(PROVIDED RECORDS begins)

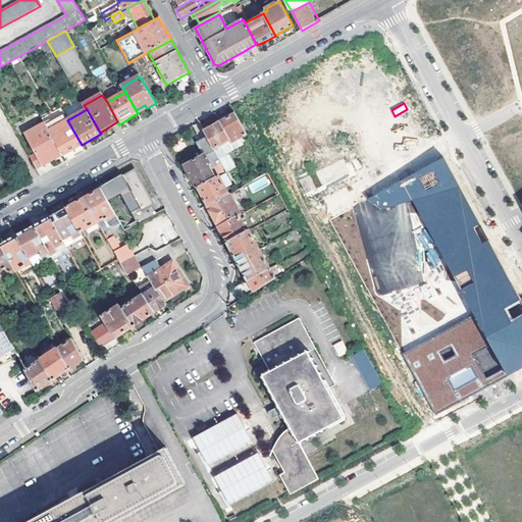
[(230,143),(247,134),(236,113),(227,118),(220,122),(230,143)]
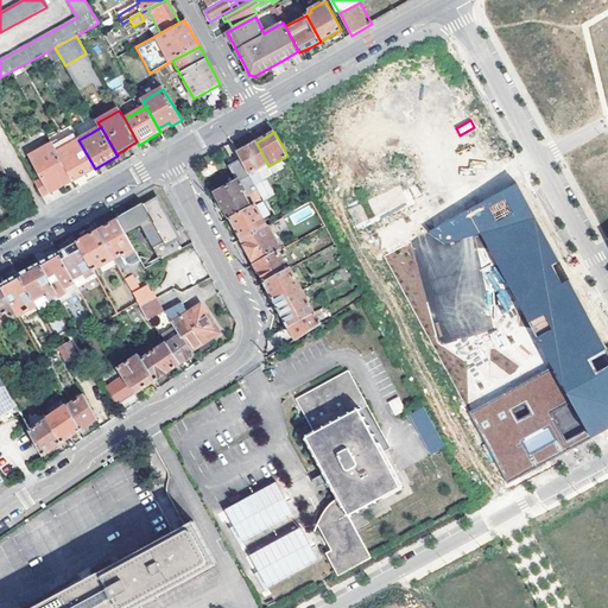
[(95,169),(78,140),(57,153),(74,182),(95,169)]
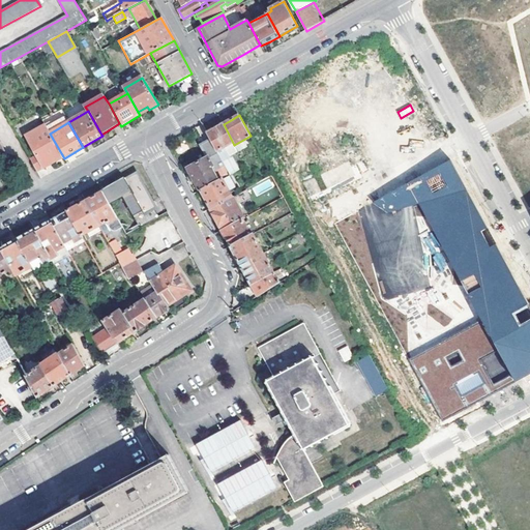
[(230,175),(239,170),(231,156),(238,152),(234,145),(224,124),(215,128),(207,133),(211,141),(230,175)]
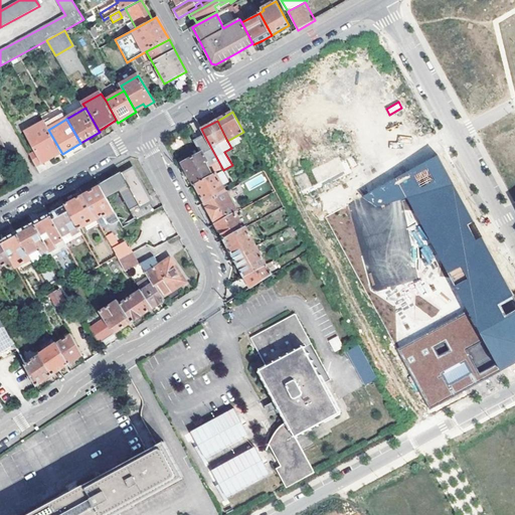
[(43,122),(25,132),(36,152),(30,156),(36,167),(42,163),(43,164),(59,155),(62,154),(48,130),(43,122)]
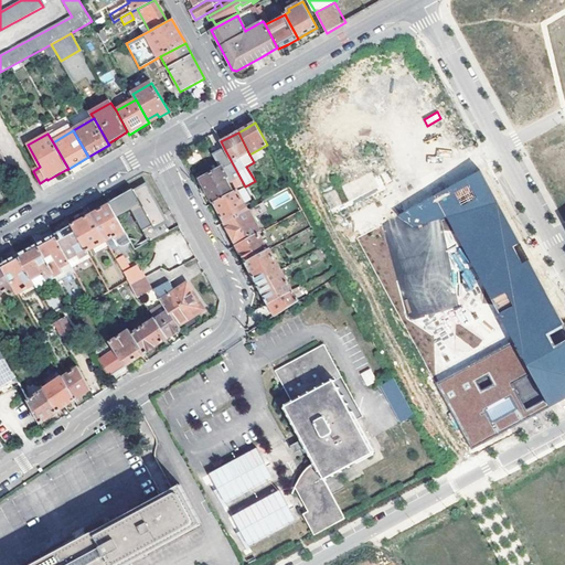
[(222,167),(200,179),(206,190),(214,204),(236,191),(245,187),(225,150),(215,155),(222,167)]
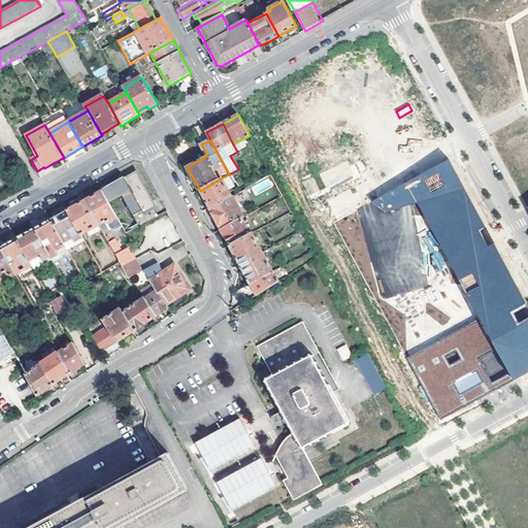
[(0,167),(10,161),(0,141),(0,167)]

(PROVIDED RECORDS ends)
(PROVIDED RECORDS begins)

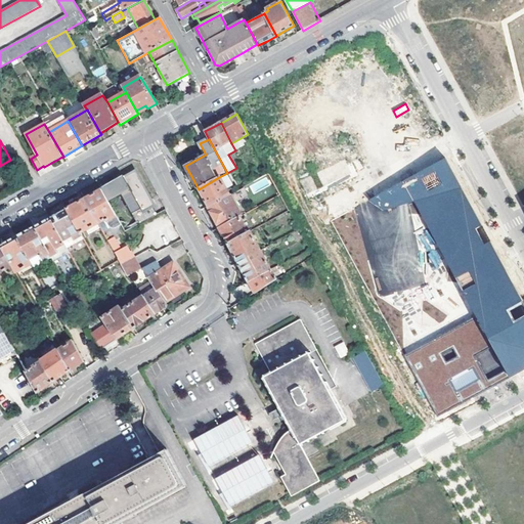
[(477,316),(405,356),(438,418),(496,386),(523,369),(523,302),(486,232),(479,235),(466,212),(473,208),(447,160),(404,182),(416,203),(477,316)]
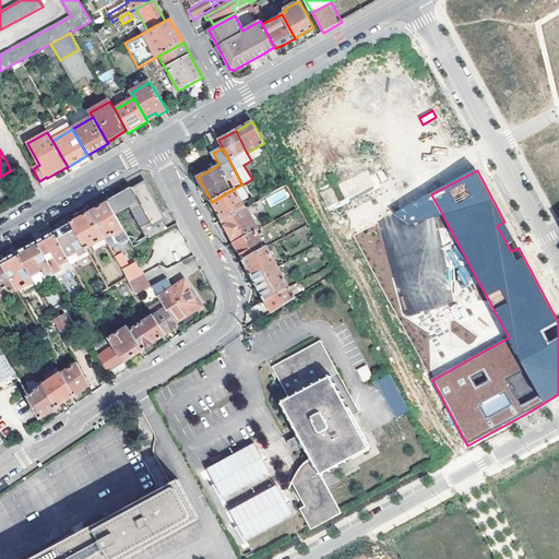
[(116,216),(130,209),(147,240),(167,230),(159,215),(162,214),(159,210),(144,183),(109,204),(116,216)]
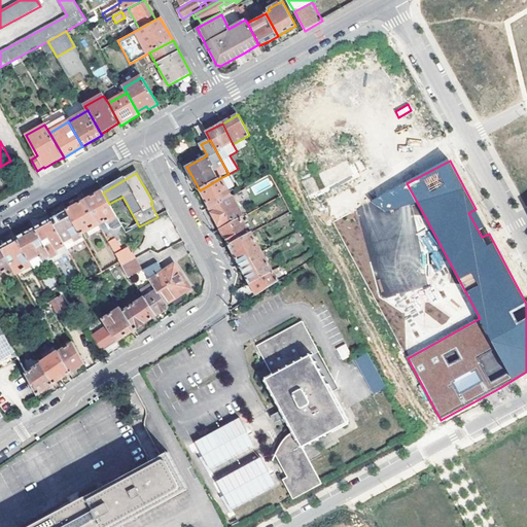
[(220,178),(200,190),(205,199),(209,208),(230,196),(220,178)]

(PROVIDED RECORDS ends)

WORK TO COMPLETE: When you reach the line containing "[(230,143),(247,134),(236,113),(227,118),(220,122),(230,143)]" in the entries above, begin restating word for word, and stop once the line containing "[(0,167),(10,161),(0,141),(0,167)]" has been given. Omit the pictures.

SOLUTION FOR THIS TASK:
[(230,143),(247,134),(236,113),(227,118),(220,122),(230,143)]
[(95,169),(78,140),(57,153),(74,182),(95,169)]
[(230,175),(239,170),(231,156),(238,152),(234,145),(224,124),(215,128),(207,133),(211,141),(230,175)]
[(43,122),(25,132),(36,152),(30,156),(36,167),(42,163),(43,164),(59,155),(62,154),(48,130),(43,122)]
[(222,167),(200,179),(206,190),(214,204),(236,191),(245,187),(225,150),(215,155),(222,167)]
[(0,167),(10,161),(0,141),(0,167)]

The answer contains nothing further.